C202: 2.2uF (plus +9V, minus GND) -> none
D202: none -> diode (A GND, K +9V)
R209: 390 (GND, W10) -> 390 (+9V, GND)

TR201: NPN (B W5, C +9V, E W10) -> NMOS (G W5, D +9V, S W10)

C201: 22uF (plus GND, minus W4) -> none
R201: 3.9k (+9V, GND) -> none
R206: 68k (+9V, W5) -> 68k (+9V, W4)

....................

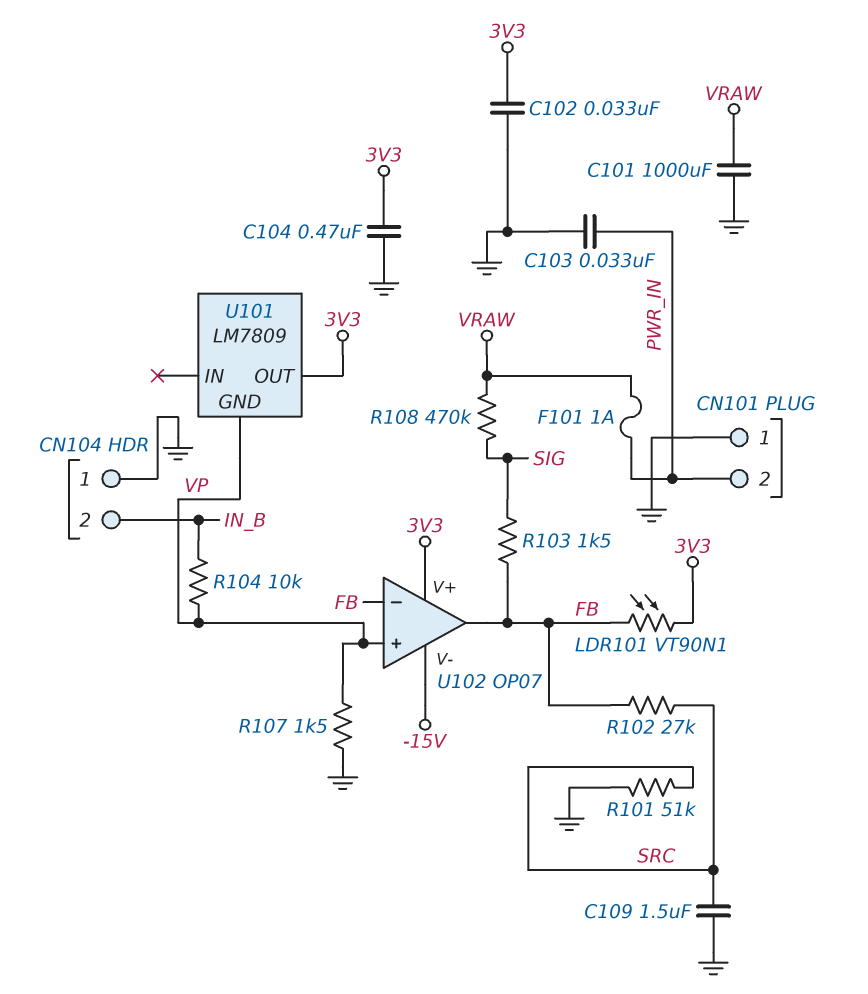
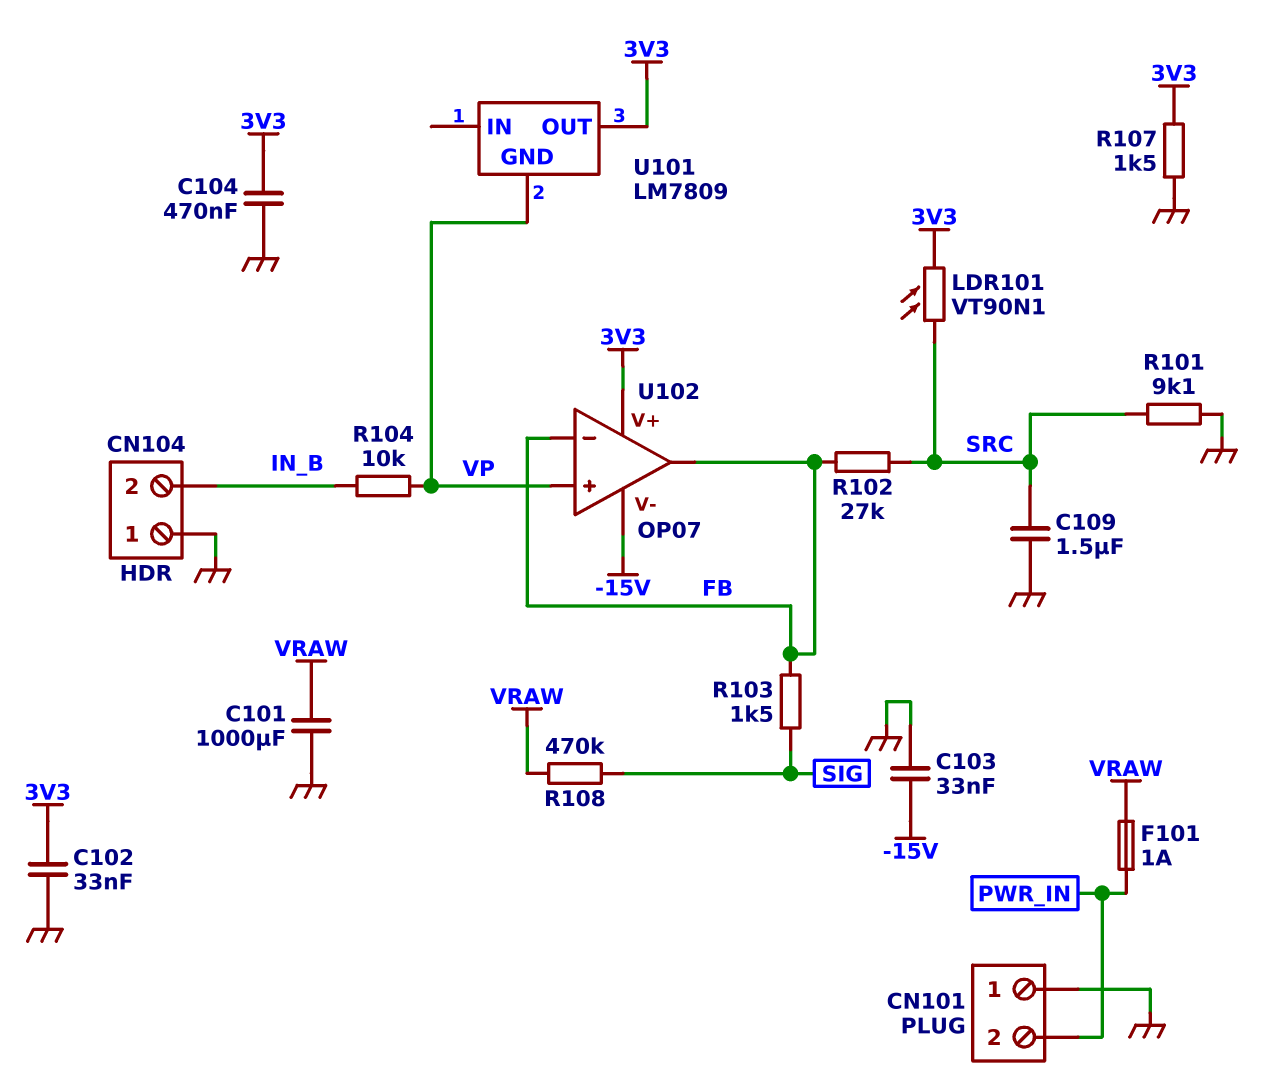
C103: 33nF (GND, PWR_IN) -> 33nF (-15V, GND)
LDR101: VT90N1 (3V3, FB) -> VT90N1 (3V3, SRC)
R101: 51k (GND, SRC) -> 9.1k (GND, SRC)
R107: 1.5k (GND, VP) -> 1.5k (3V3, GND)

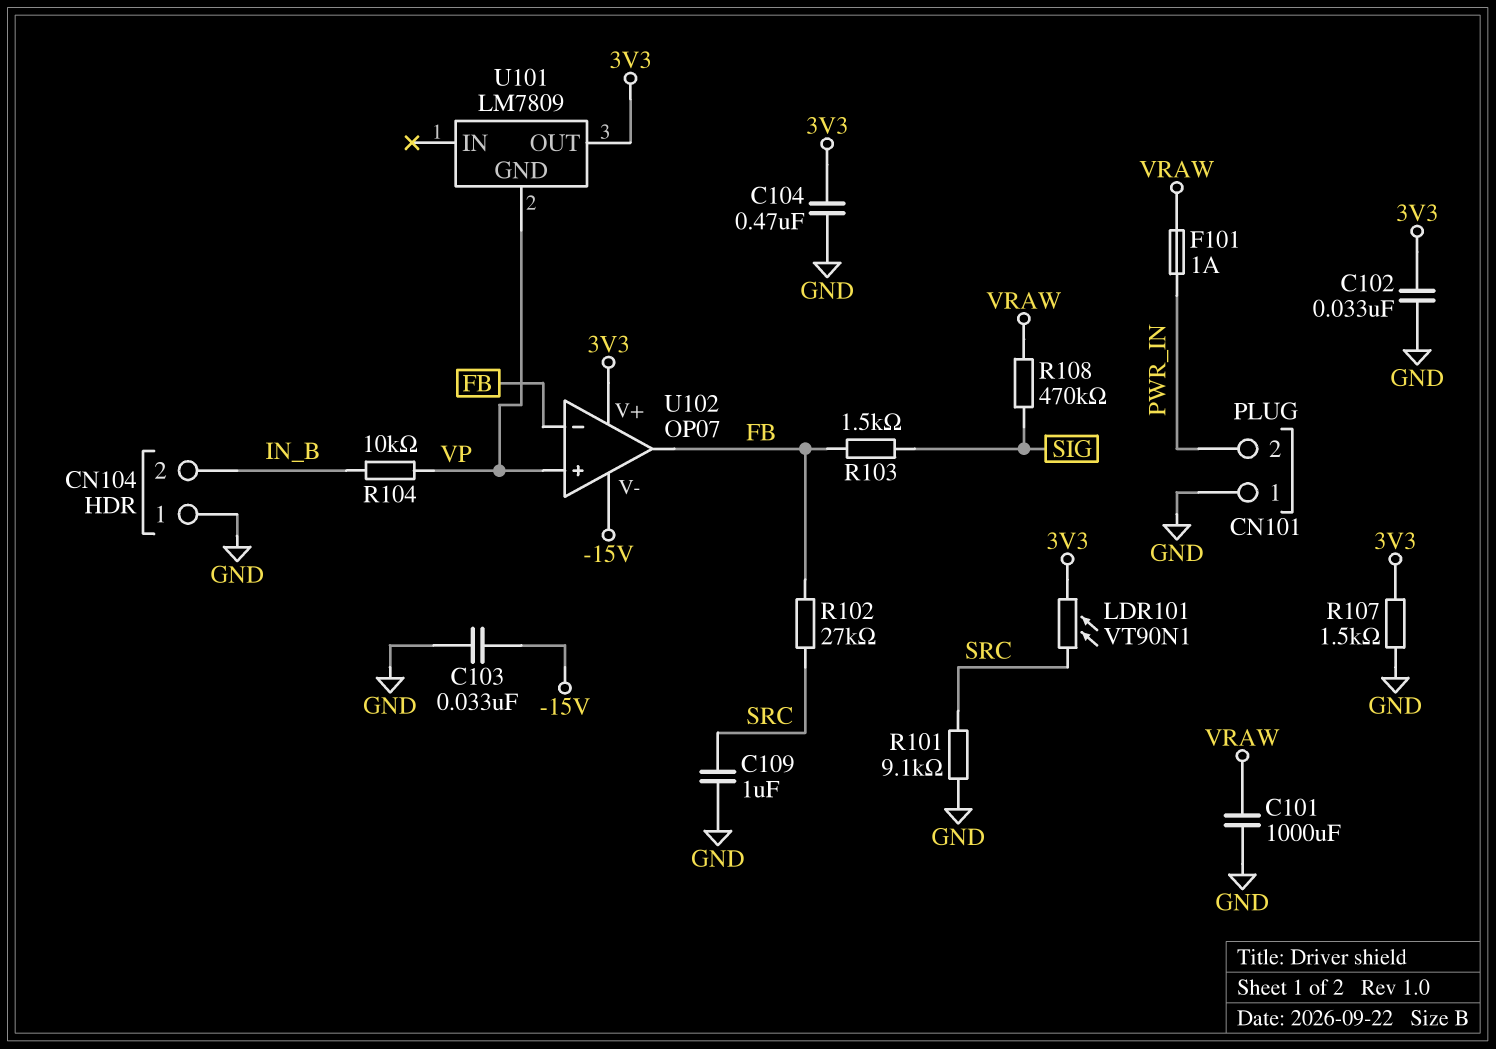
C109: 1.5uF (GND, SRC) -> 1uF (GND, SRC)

....................

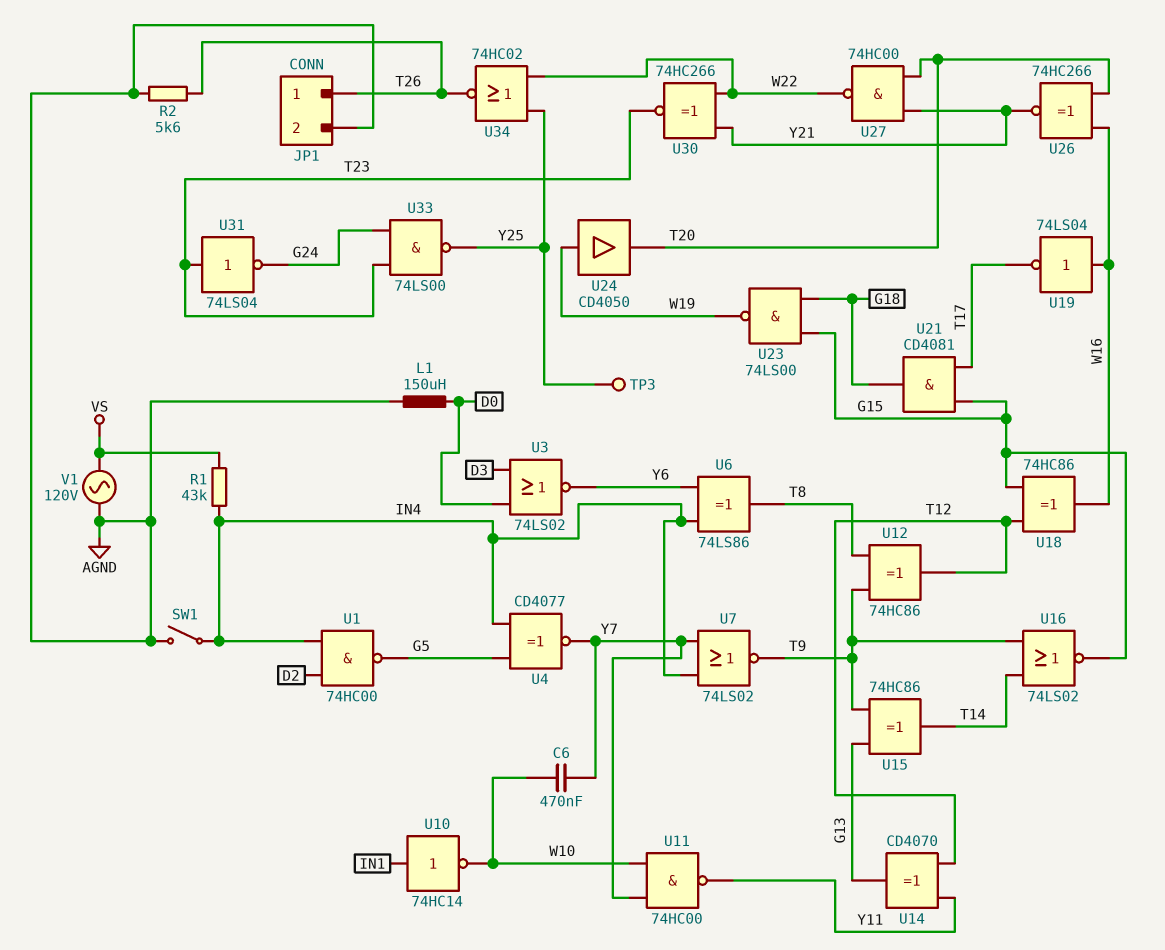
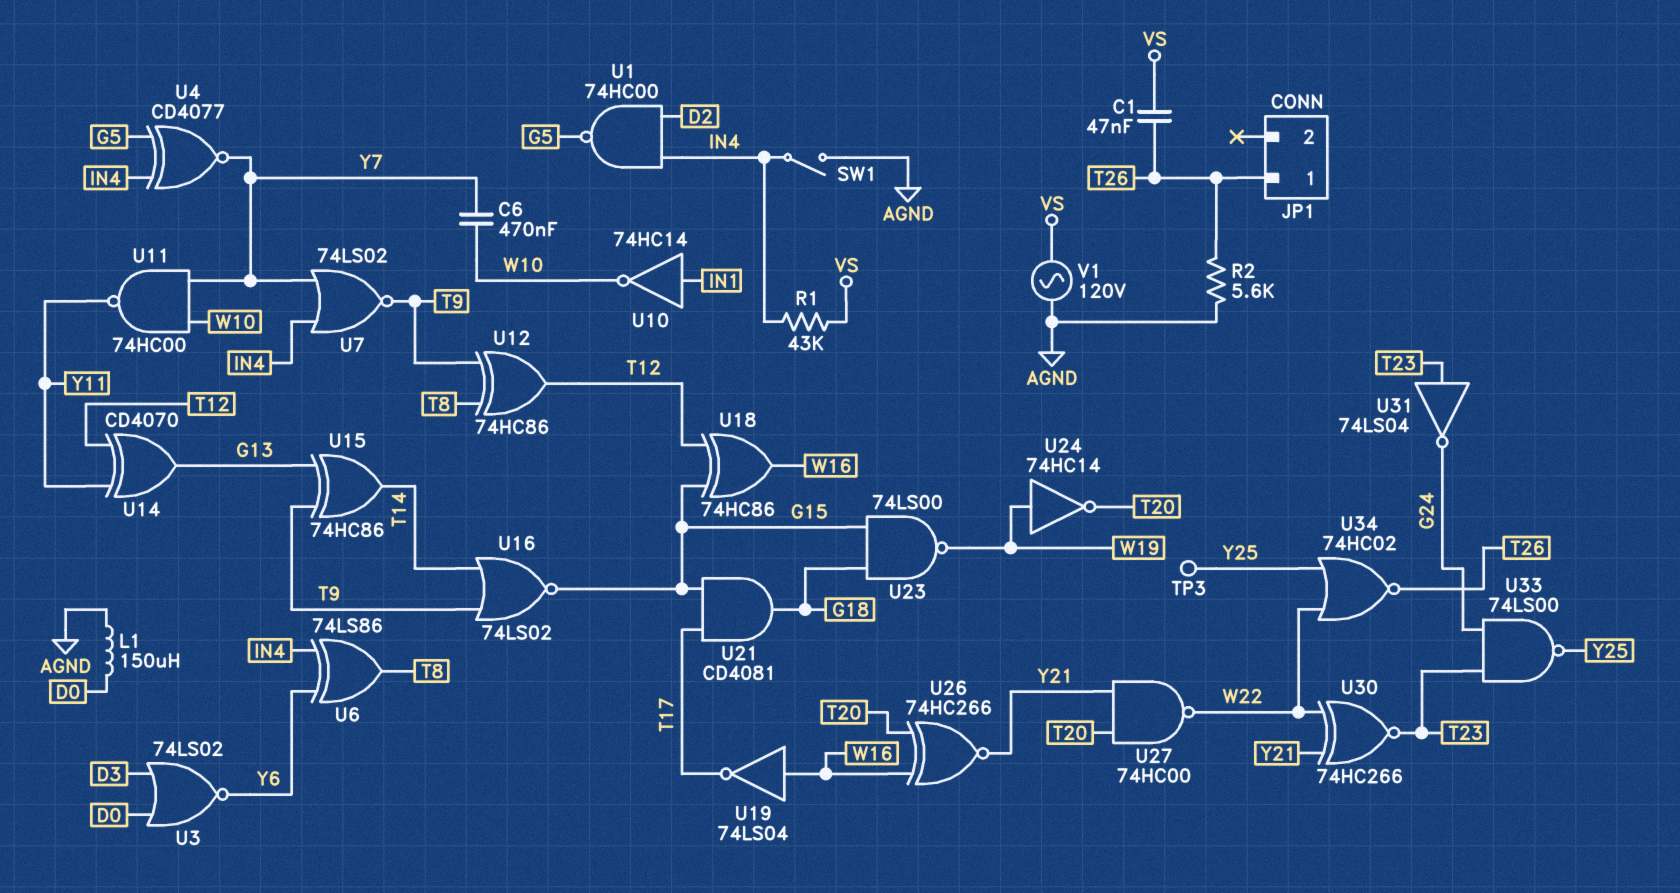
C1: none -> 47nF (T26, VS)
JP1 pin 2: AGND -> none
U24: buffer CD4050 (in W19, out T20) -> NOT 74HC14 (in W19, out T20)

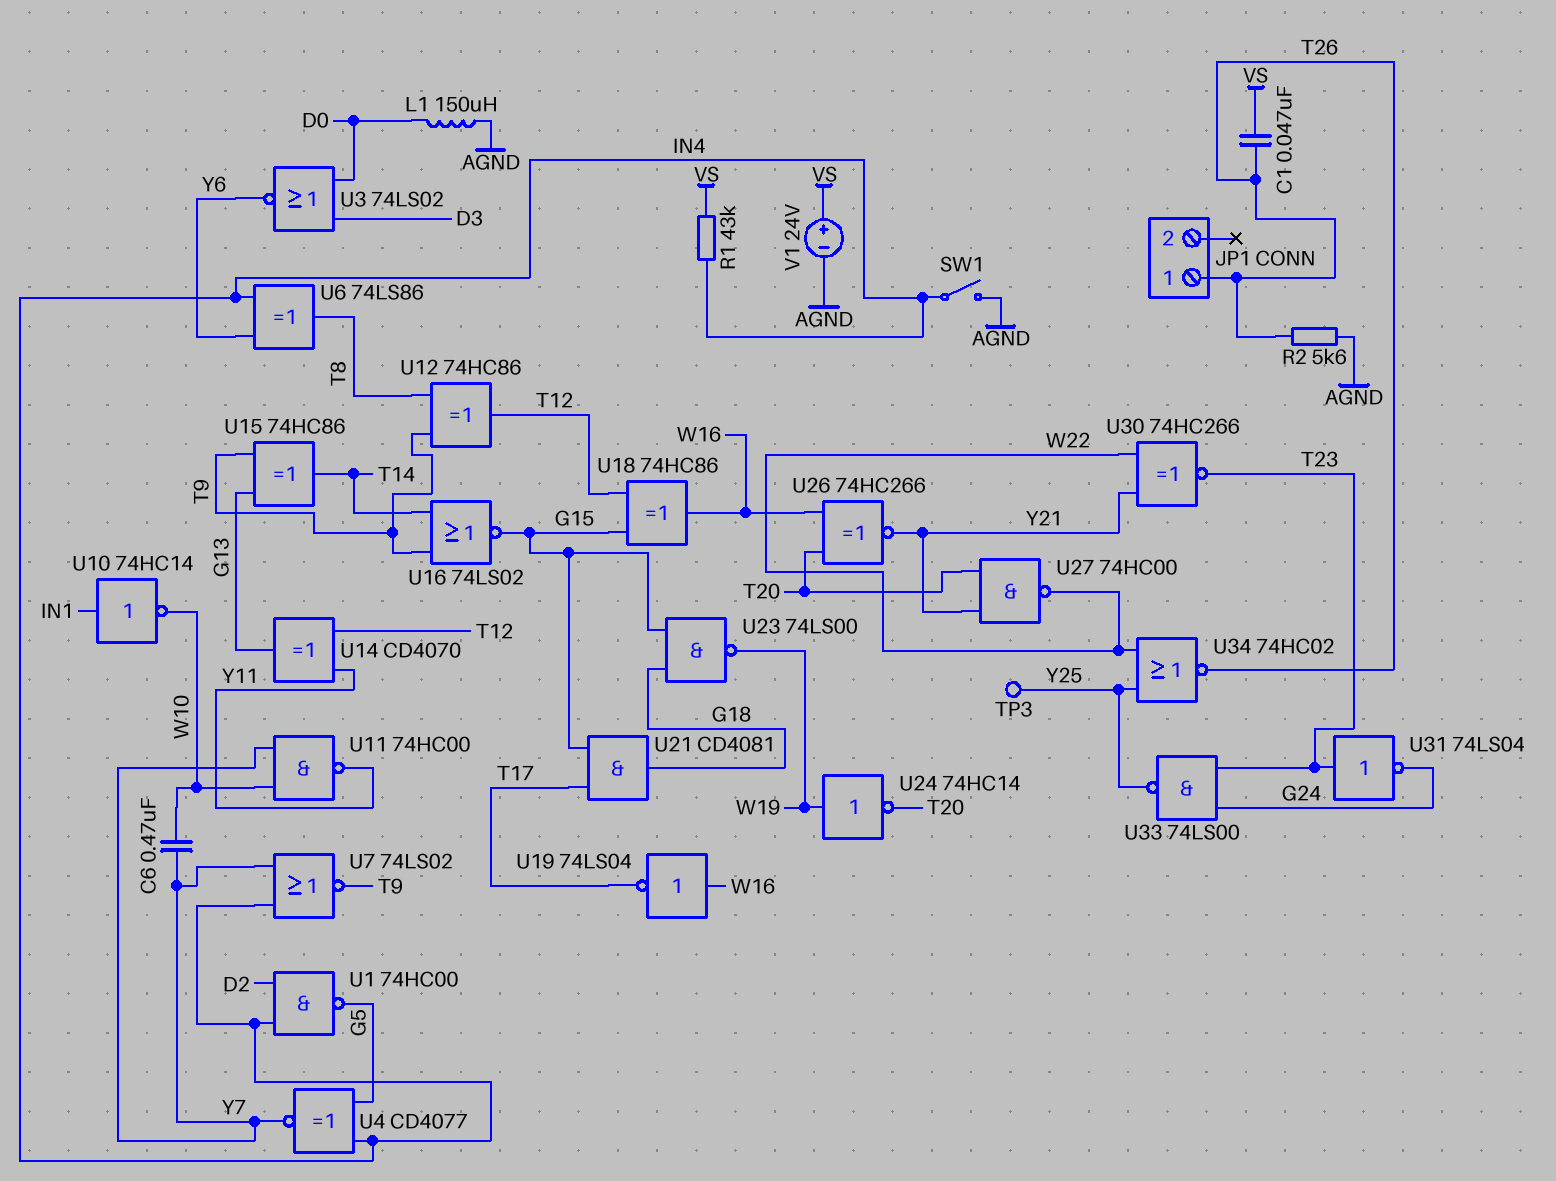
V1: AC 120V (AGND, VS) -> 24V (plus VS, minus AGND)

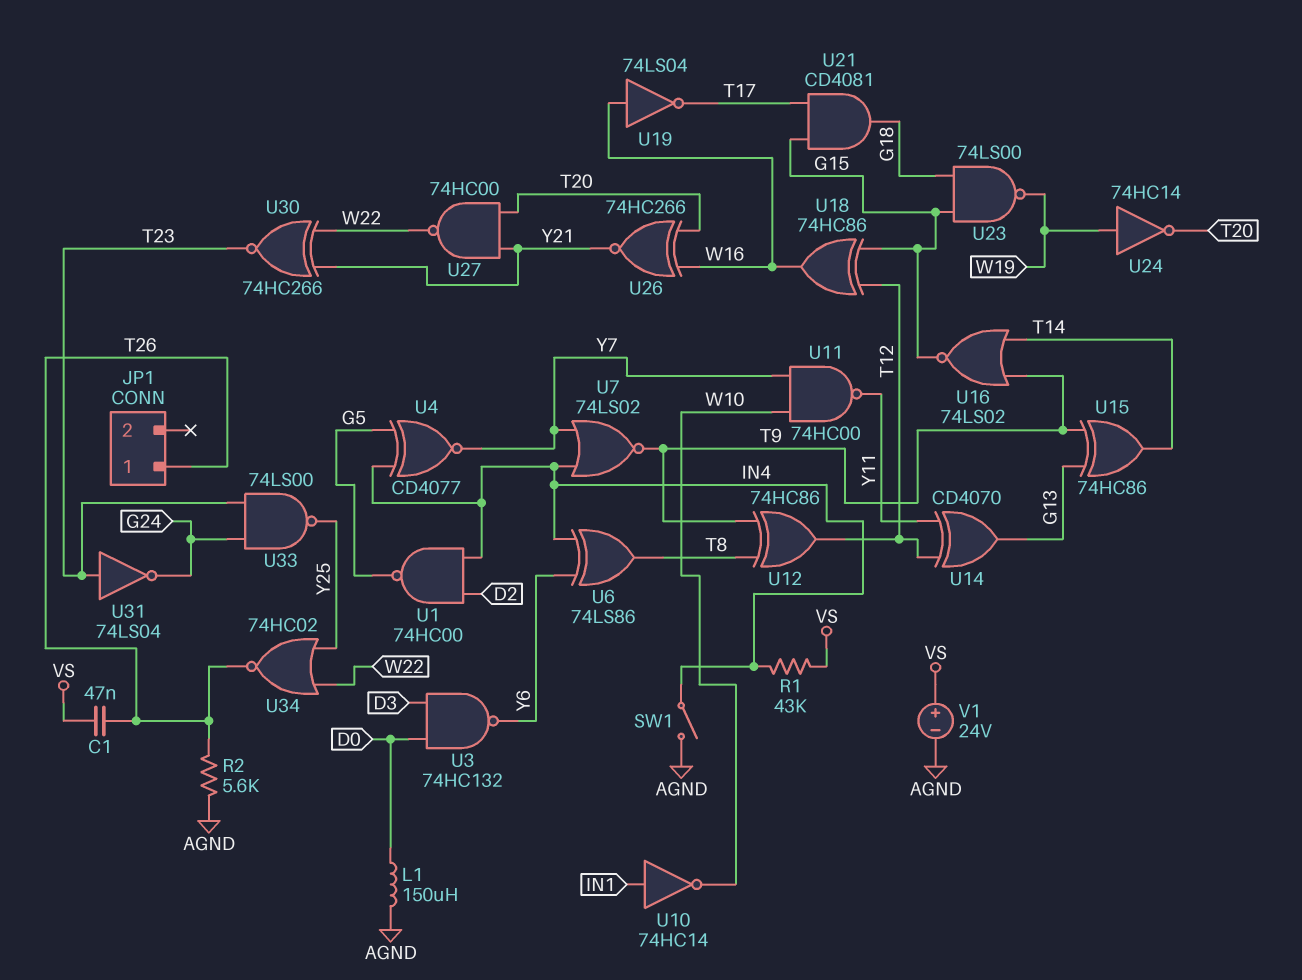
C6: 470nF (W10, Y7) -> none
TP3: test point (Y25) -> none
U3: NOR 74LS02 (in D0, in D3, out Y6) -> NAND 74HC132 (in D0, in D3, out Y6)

....................

In the entries above, find the line with "C1: none -> 47nF (T26, VS)" and the line with "U3: NOR 74LS02". Return exactly those lines and all the ones between them, pictures excluded.

C1: none -> 47nF (T26, VS)
JP1 pin 2: AGND -> none
U24: buffer CD4050 (in W19, out T20) -> NOT 74HC14 (in W19, out T20)

V1: AC 120V (AGND, VS) -> 24V (plus VS, minus AGND)

C6: 470nF (W10, Y7) -> none
TP3: test point (Y25) -> none
U3: NOR 74LS02 (in D0, in D3, out Y6) -> NAND 74HC132 (in D0, in D3, out Y6)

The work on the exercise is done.